== Working data
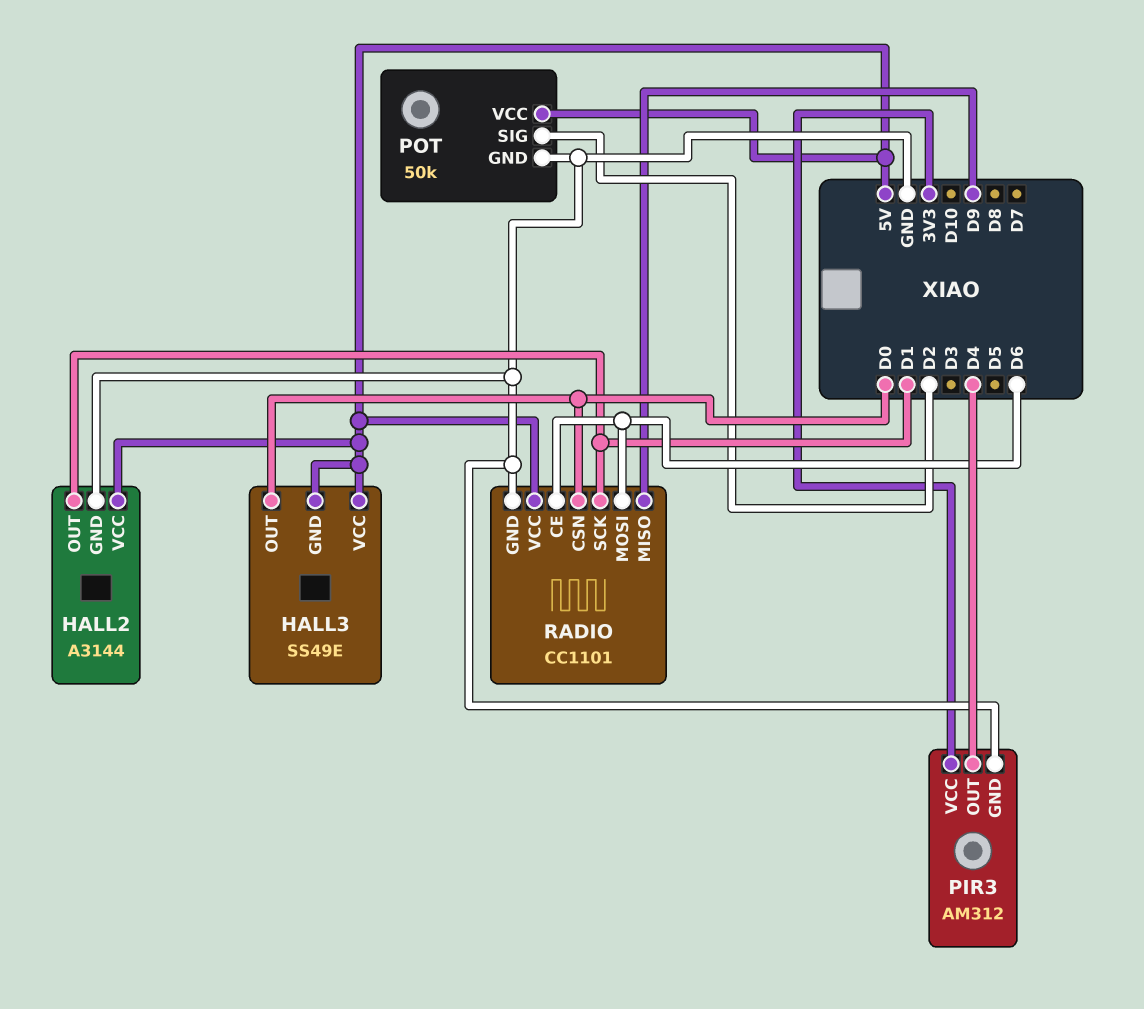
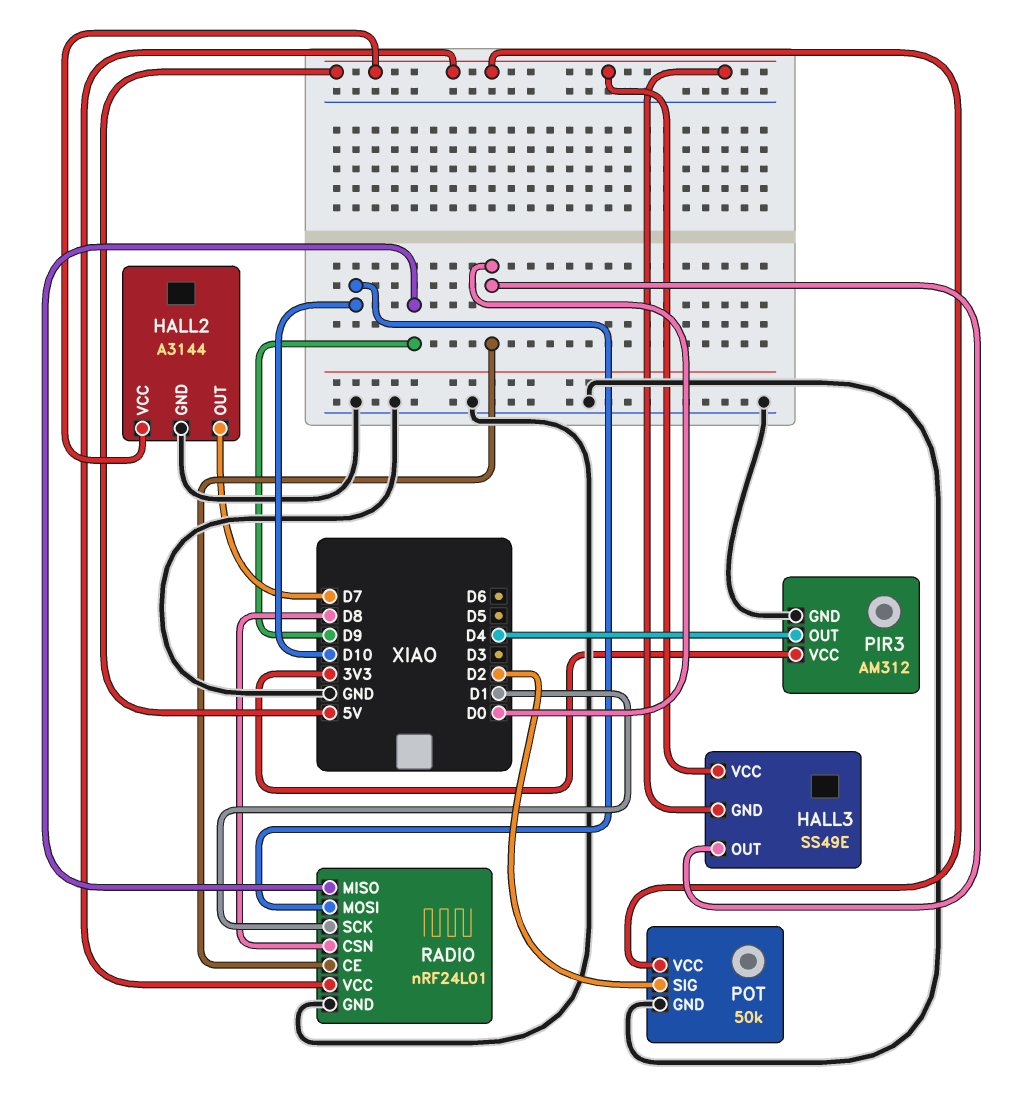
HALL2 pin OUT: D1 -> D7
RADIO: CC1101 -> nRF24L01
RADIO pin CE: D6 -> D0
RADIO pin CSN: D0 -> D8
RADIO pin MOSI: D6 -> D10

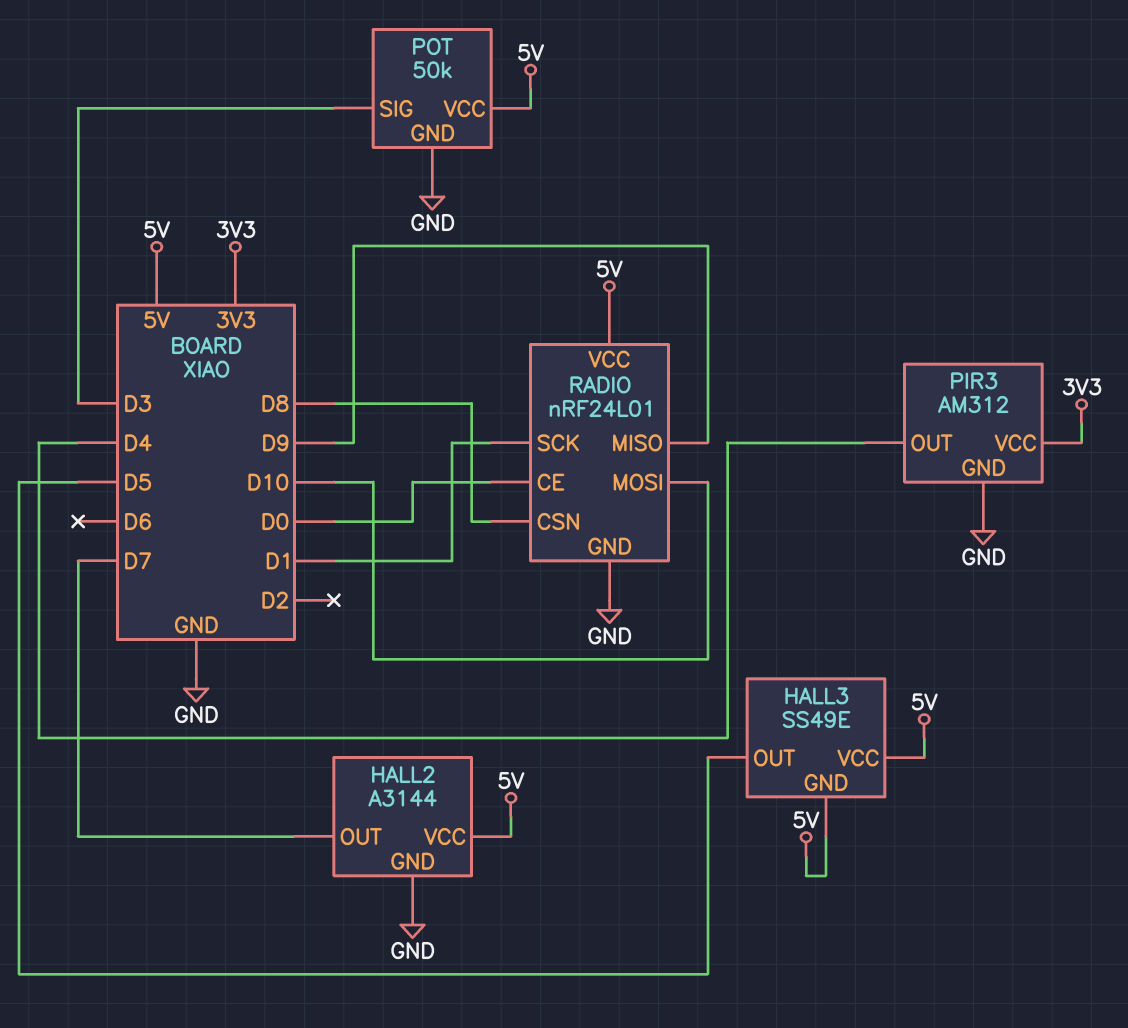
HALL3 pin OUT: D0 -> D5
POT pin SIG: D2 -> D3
====
== Working data
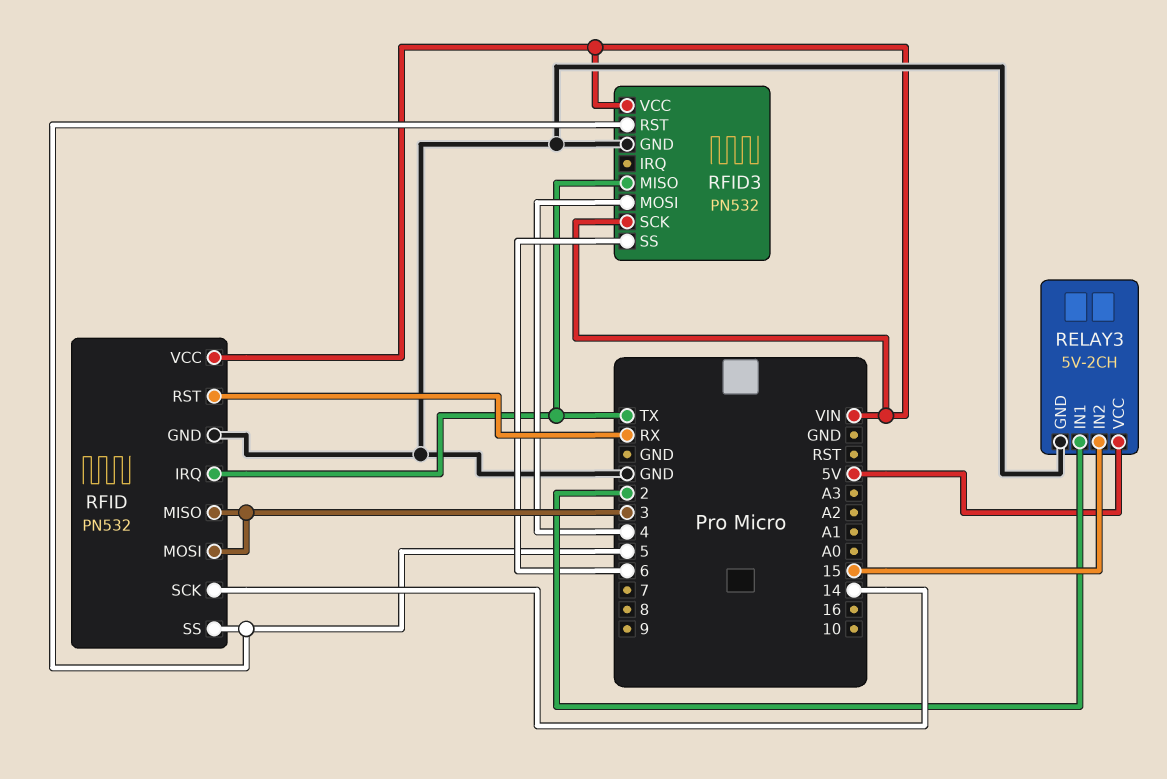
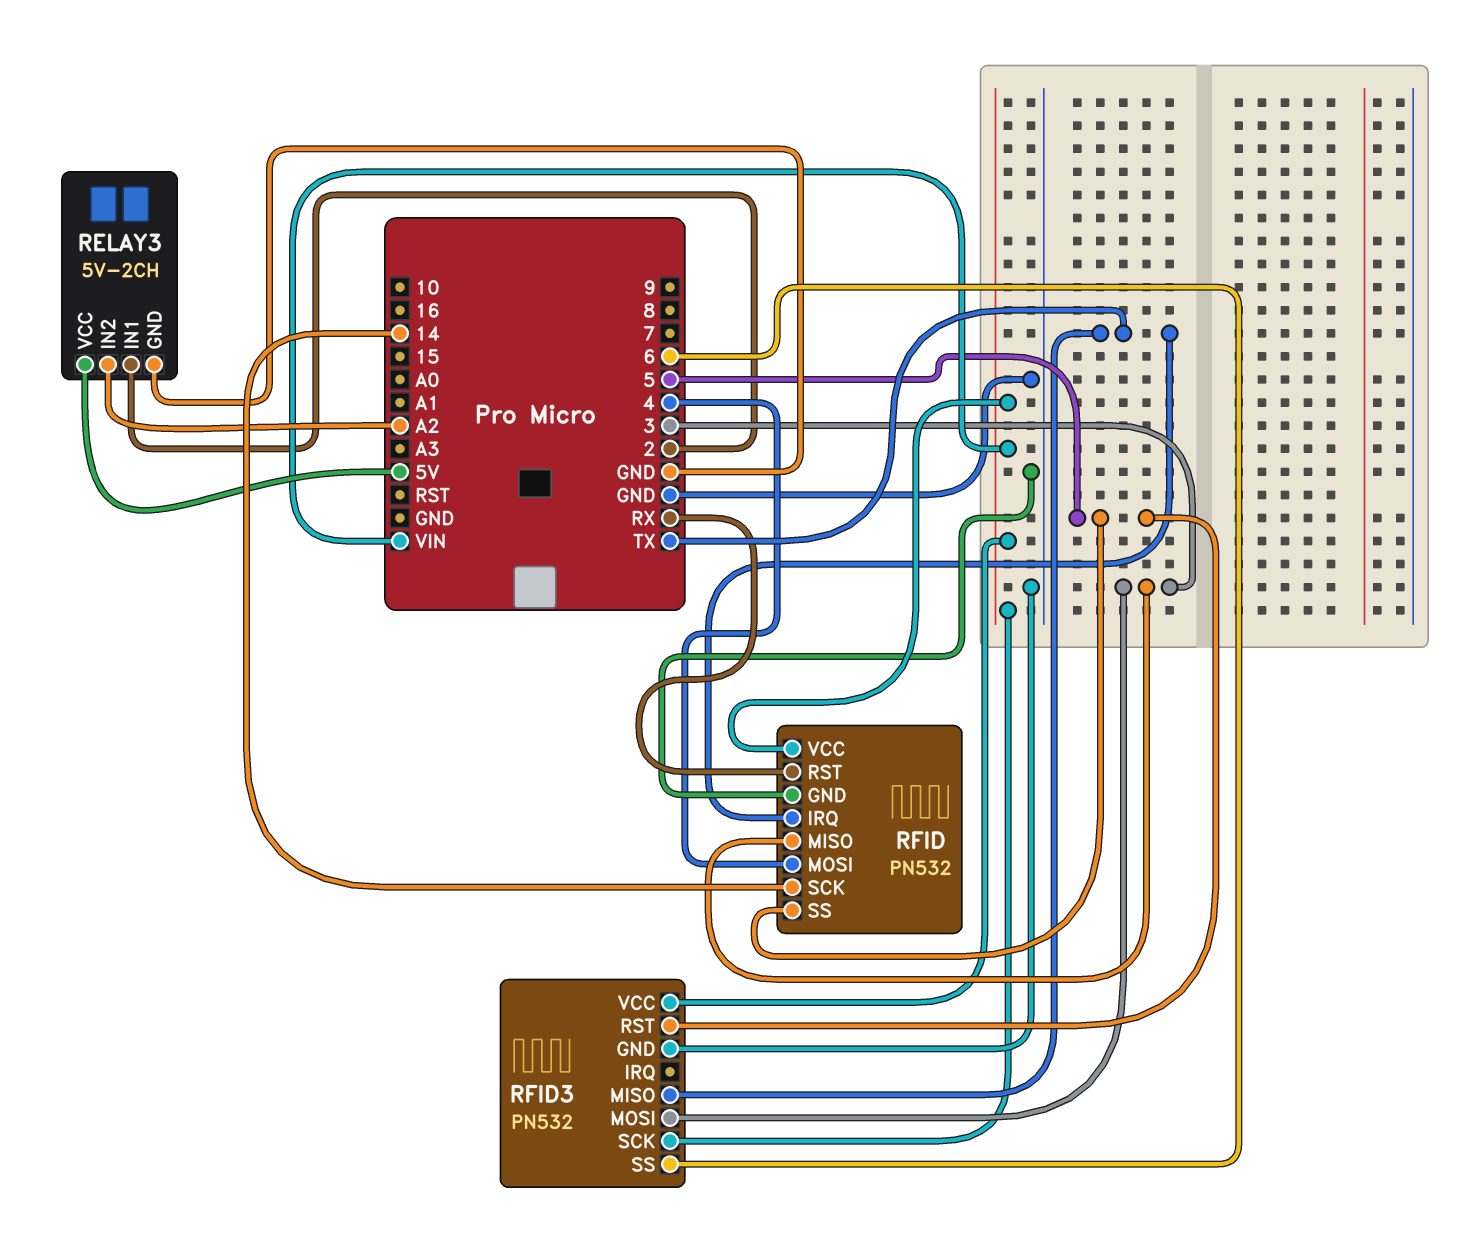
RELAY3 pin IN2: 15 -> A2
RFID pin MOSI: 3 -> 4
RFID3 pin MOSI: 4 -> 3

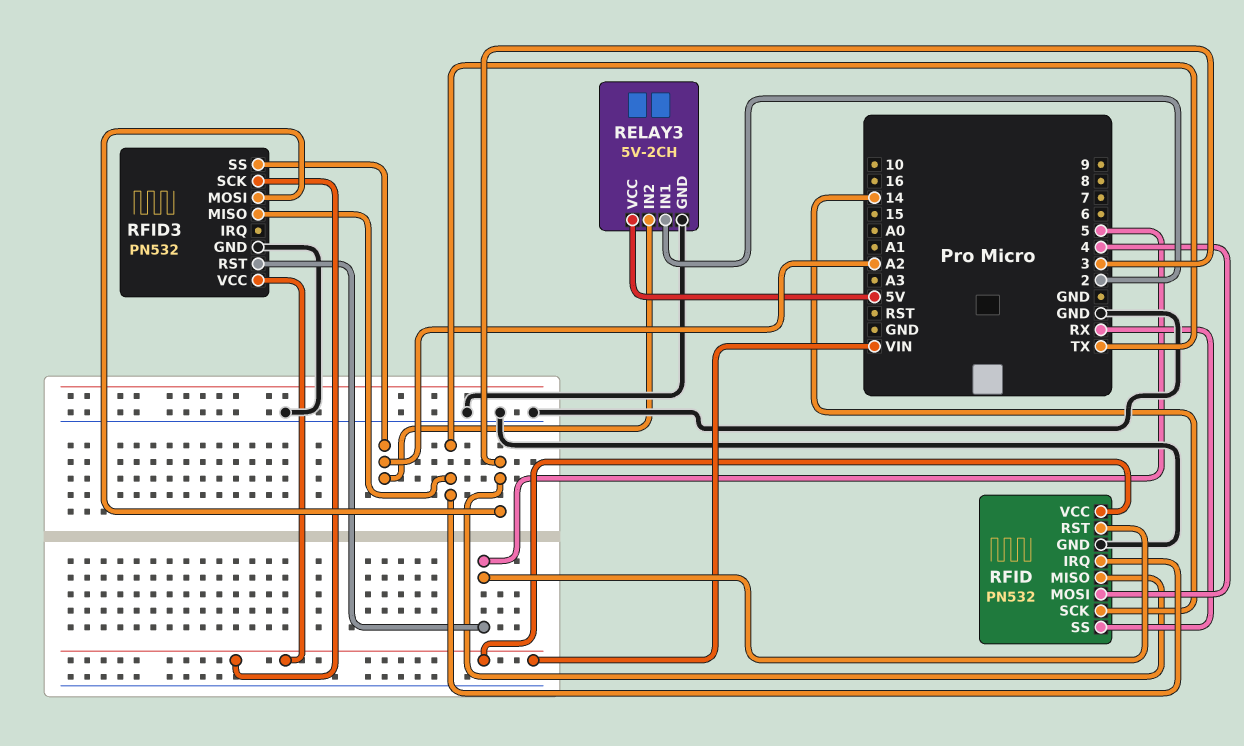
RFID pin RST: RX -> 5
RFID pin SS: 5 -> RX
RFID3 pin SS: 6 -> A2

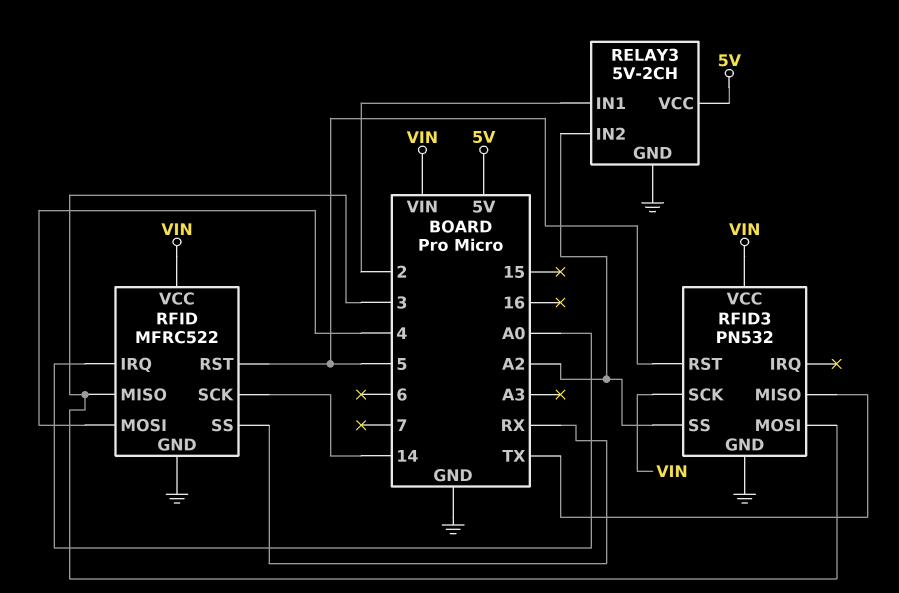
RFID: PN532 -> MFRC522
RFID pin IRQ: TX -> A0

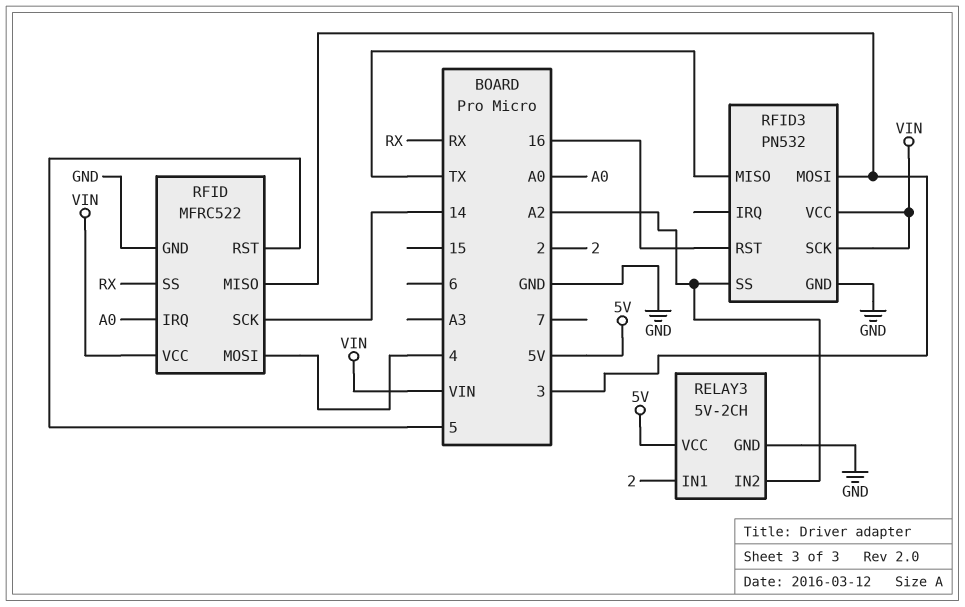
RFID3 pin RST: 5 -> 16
====
== Working data
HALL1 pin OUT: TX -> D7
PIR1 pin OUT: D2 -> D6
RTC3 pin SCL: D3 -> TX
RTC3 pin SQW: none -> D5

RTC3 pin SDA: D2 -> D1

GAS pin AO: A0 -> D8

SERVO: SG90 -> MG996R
====
### Work request
Using the entries shown above, reproduce verbatim the lines from the line bearing "RTC3 pin SCL: D3 -> TX" to the line bearing "SERVO: SG90 -> MG996R", inclusive.

### Task result
RTC3 pin SCL: D3 -> TX
RTC3 pin SQW: none -> D5

RTC3 pin SDA: D2 -> D1

GAS pin AO: A0 -> D8

SERVO: SG90 -> MG996R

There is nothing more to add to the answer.